PROBLEM TO WORK ON |
Pictures should not appear in the copy; the records themselves must be written out exactly.

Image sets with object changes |

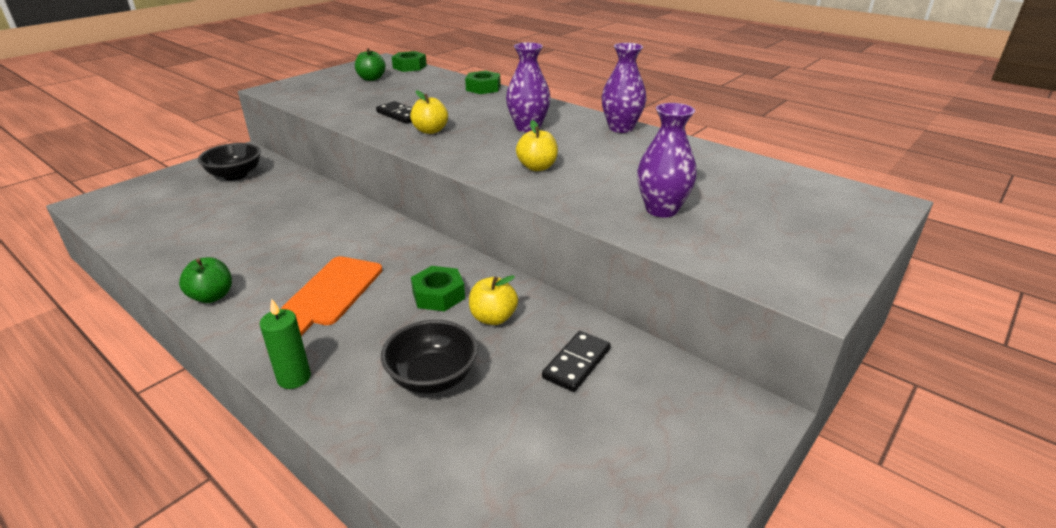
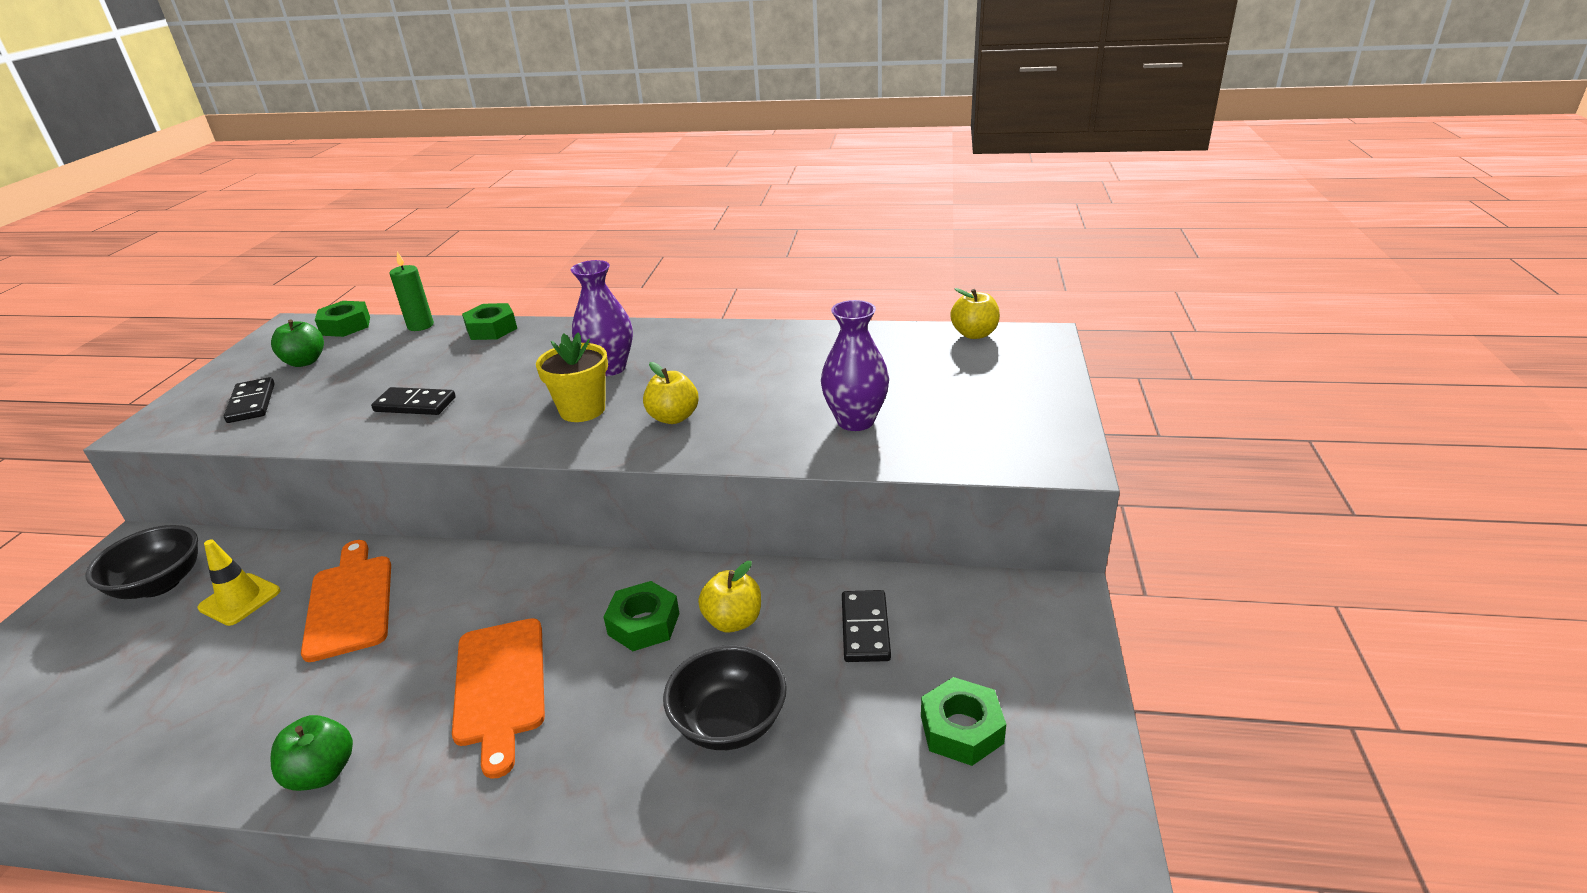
camera: 30 degrees left, 0 degrees up
green candle [260,299,311,389] -> green candle moved to [389,252,434,331]
yellow apple [410,90,448,134] -> yellow apple moved to [950,288,1000,339]
purple vase [602,43,647,133] -> none
none -> yellow traffic cone [197,539,281,626]
none -> black domino [224,377,275,423]
none -> orange cutting board [301,540,391,662]
none -> yellow flower pot [536,332,608,422]
none -> green nut [921,677,1006,766]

EXERCISE RESULT |
camera: 30 degrees left, 0 degrees up
green candle [260,299,311,389] -> green candle moved to [389,252,434,331]
yellow apple [410,90,448,134] -> yellow apple moved to [950,288,1000,339]
purple vase [602,43,647,133] -> none
none -> yellow traffic cone [197,539,281,626]
none -> black domino [224,377,275,423]
none -> orange cutting board [301,540,391,662]
none -> yellow flower pot [536,332,608,422]
none -> green nut [921,677,1006,766]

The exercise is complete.